EXERCISE AIM: Give back every line of the material exactly. Skip the pictures.

STUDY MATERIAL:
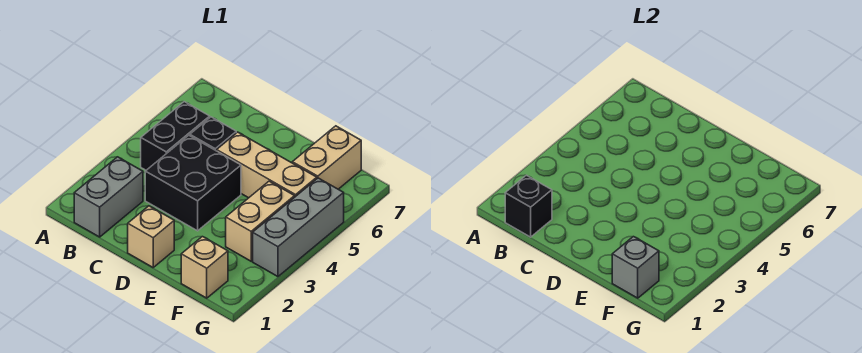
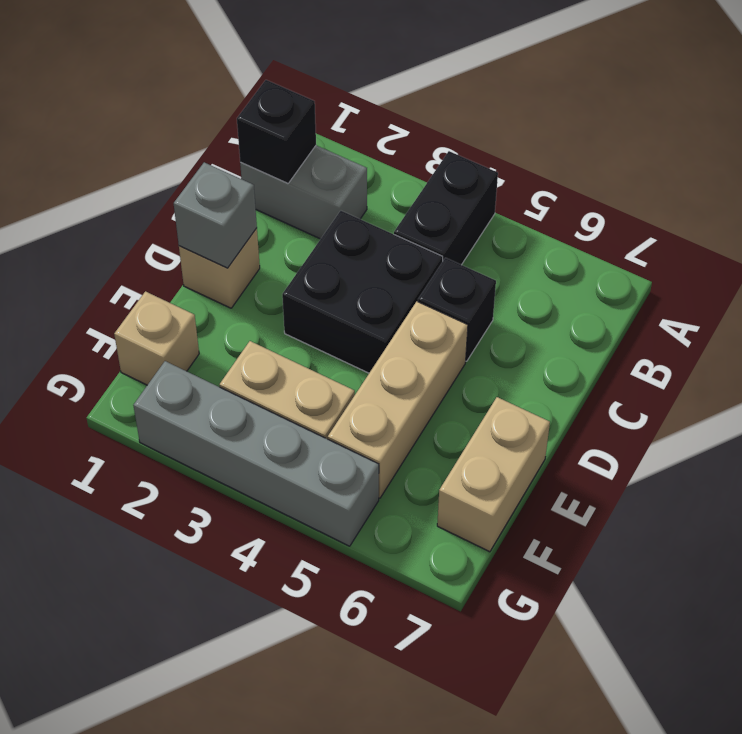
black brick B4:B5 level 1 -> black brick A4:B4 level 1
grey brick F1 level 2 -> grey brick D1 level 2
tan brick F6:F7 level 1 -> tan brick E7:F7 level 1
grey brick G3:G5 level 1 -> grey brick G2:G5 level 1

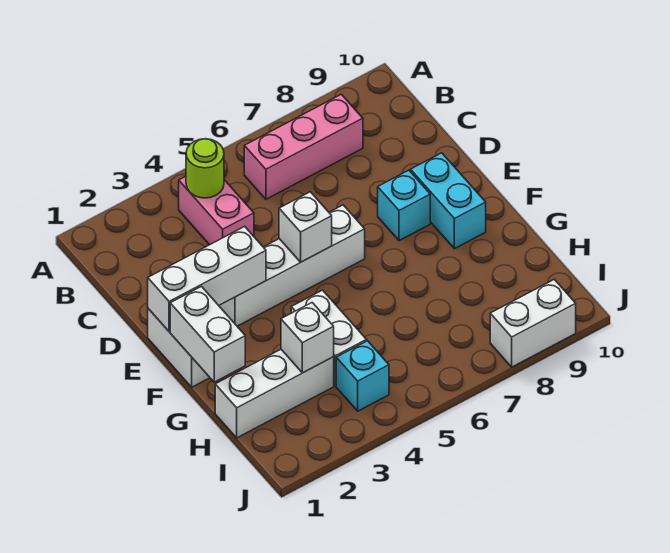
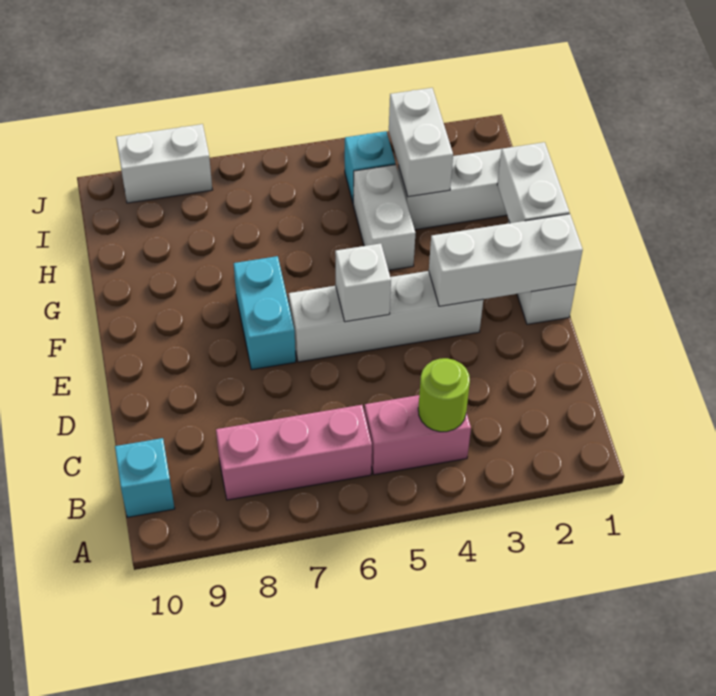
pink brick B4:C4 level 1 -> pink brick B4:B5 level 1
cyan brick E8 level 1 -> cyan brick B10 level 1
cyan brick E9:F9 level 1 -> cyan brick E7:F7 level 1
white brick H3 level 2 -> white brick H3:I3 level 2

RESPONSE FOR THIS EXERCISE:
black brick B4:B5 level 1 -> black brick A4:B4 level 1
grey brick F1 level 2 -> grey brick D1 level 2
tan brick F6:F7 level 1 -> tan brick E7:F7 level 1
grey brick G3:G5 level 1 -> grey brick G2:G5 level 1

pink brick B4:C4 level 1 -> pink brick B4:B5 level 1
cyan brick E8 level 1 -> cyan brick B10 level 1
cyan brick E9:F9 level 1 -> cyan brick E7:F7 level 1
white brick H3 level 2 -> white brick H3:I3 level 2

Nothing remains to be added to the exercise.